* [EXTRACTED MATERIAL]:
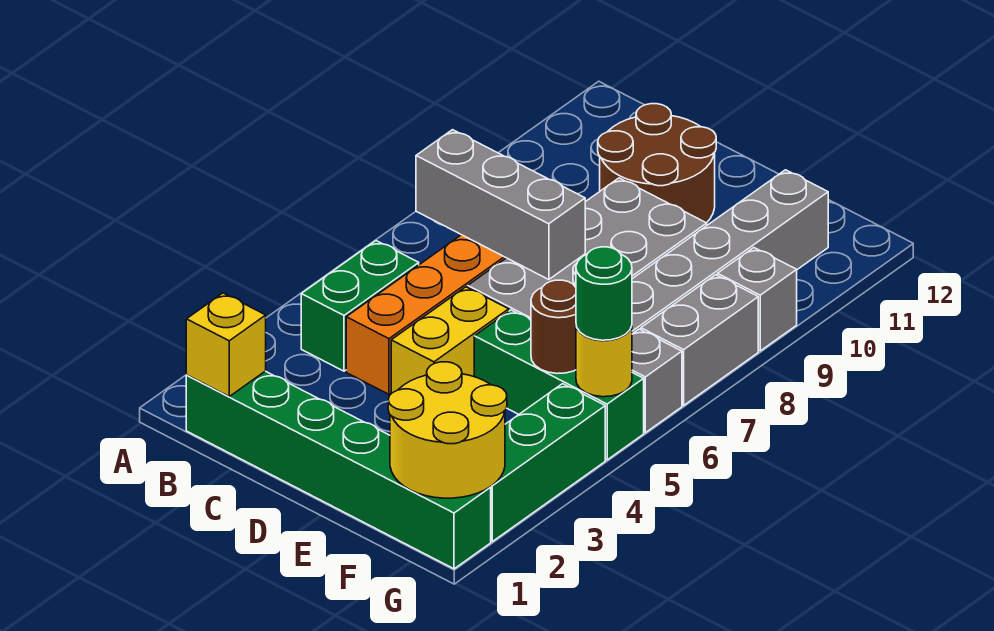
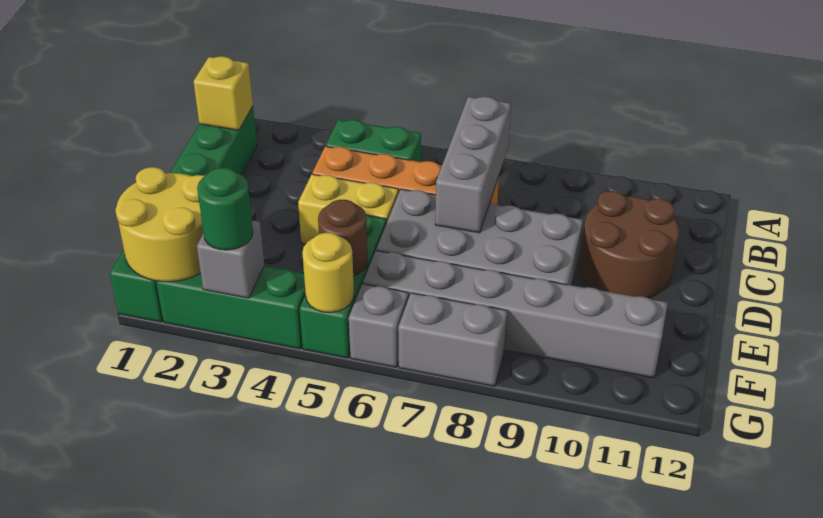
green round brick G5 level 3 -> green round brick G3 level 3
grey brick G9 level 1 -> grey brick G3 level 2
...
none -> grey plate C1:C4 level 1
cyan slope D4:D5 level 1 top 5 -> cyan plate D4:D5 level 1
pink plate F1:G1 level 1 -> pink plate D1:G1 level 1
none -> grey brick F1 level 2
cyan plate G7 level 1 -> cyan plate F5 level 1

* [INSTRUCTIONS TO FOLLOW]: Given the records above, reproduce precisely and only the lines between the line holding "none -> grey brick F1 level 2" and the line holding "cyan plate G7", inclusive.

* [ANSWER AREA]:
none -> grey brick F1 level 2
cyan plate G7 level 1 -> cyan plate F5 level 1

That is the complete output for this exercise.